■ **Available records**
*****
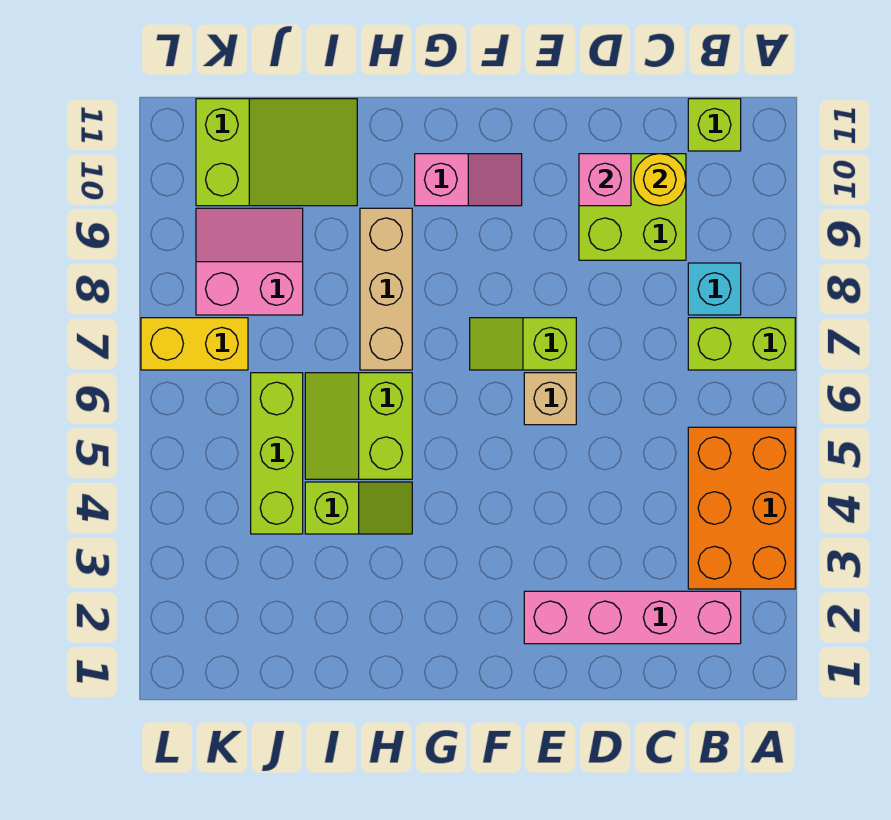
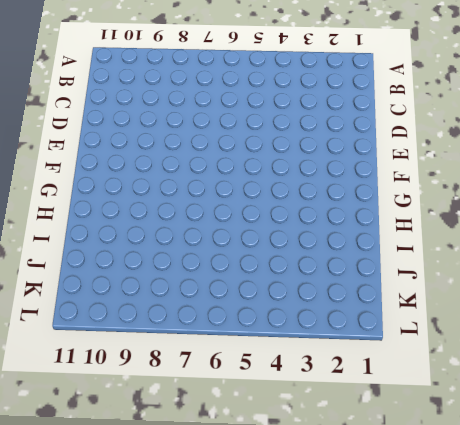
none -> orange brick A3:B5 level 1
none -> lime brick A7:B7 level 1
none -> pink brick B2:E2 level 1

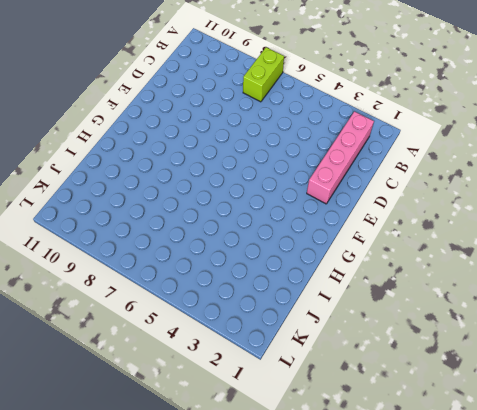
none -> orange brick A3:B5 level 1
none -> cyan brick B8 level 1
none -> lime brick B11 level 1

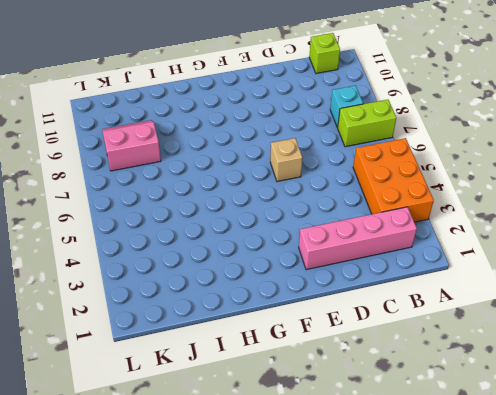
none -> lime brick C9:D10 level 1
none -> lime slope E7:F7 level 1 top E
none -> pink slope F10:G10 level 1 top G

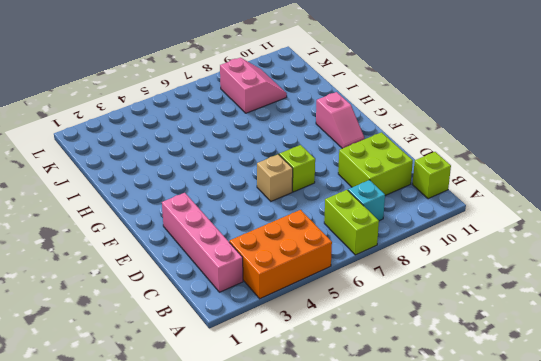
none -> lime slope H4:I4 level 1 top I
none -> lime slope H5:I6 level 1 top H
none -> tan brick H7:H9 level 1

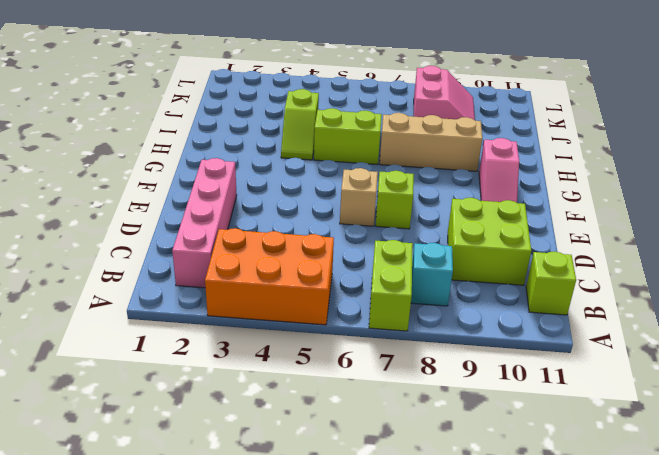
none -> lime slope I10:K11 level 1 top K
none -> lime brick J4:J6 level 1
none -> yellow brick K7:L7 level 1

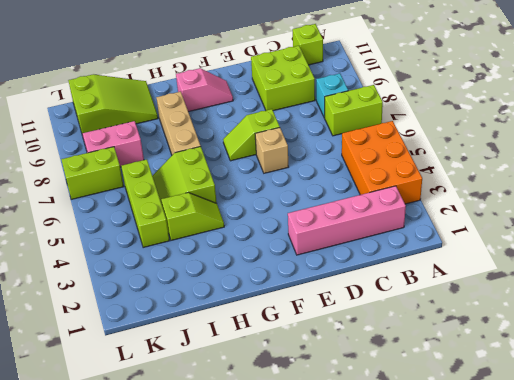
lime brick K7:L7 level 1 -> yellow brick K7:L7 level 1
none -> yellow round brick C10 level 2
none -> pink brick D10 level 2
*****
■ **Assigned task**
With the images excluded, all entries are to be given again exactly.

■ **Written solution**
none -> orange brick A3:B5 level 1
none -> lime brick A7:B7 level 1
none -> pink brick B2:E2 level 1

none -> orange brick A3:B5 level 1
none -> cyan brick B8 level 1
none -> lime brick B11 level 1

none -> lime brick C9:D10 level 1
none -> lime slope E7:F7 level 1 top E
none -> pink slope F10:G10 level 1 top G

none -> lime slope H4:I4 level 1 top I
none -> lime slope H5:I6 level 1 top H
none -> tan brick H7:H9 level 1

none -> lime slope I10:K11 level 1 top K
none -> lime brick J4:J6 level 1
none -> yellow brick K7:L7 level 1

lime brick K7:L7 level 1 -> yellow brick K7:L7 level 1
none -> yellow round brick C10 level 2
none -> pink brick D10 level 2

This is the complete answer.